▸ Task instructions: Going line by line through the entries below, tally those that hold the string "became". Give only the total.

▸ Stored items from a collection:
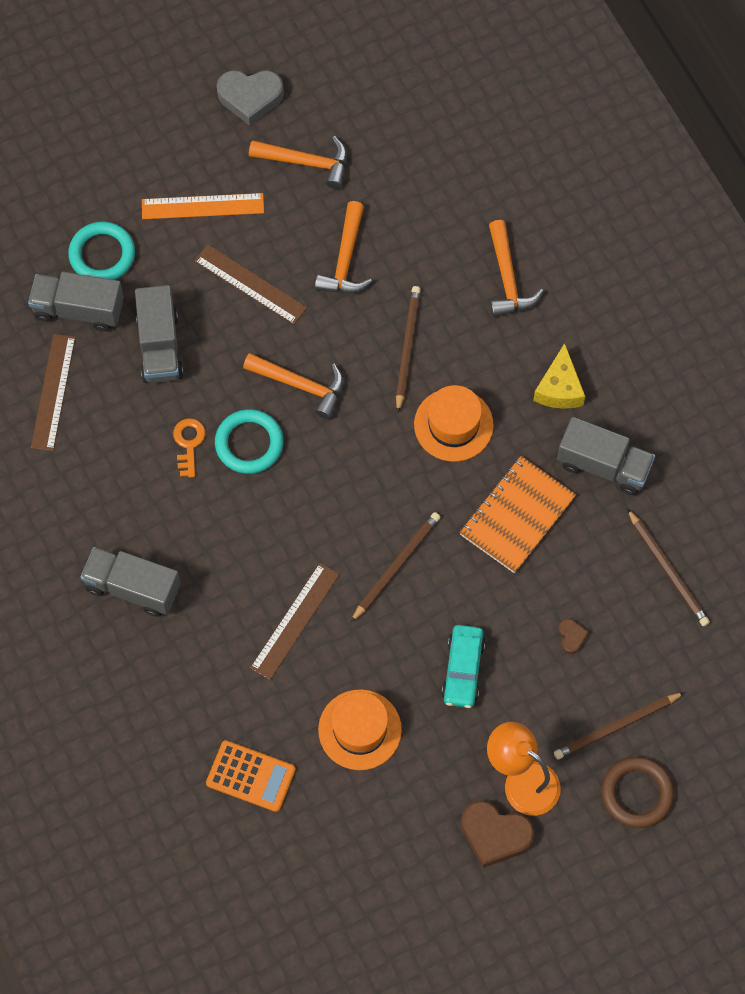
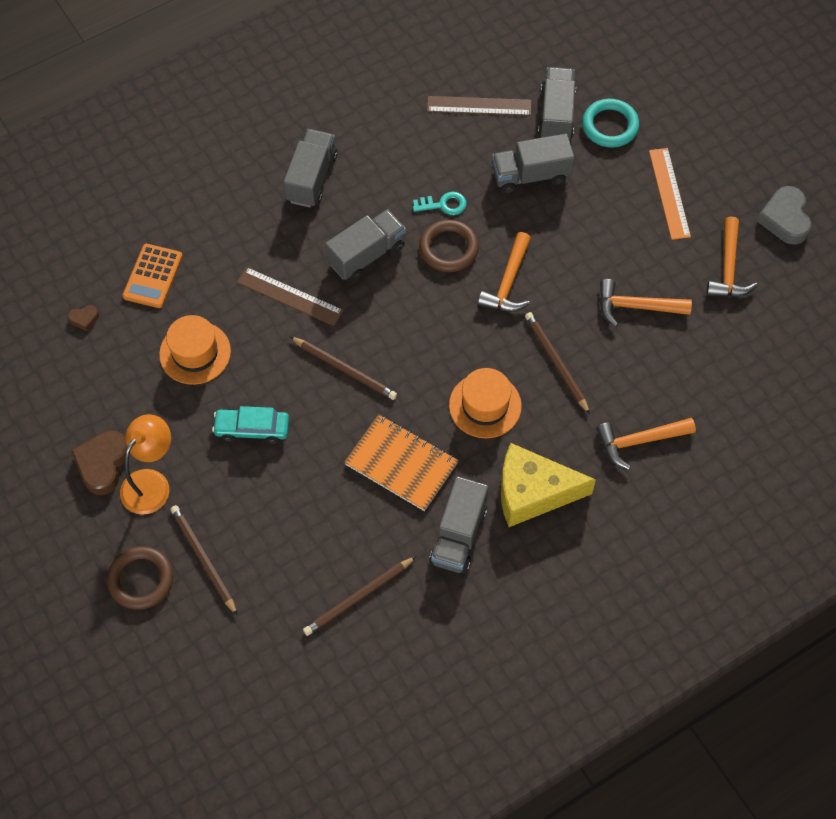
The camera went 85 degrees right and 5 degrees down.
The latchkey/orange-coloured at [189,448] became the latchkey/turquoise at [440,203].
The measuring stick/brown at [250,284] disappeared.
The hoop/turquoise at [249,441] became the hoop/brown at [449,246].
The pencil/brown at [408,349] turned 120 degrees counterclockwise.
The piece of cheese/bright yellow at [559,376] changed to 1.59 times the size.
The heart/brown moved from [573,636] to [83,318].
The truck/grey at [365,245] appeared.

▸ Response box: 2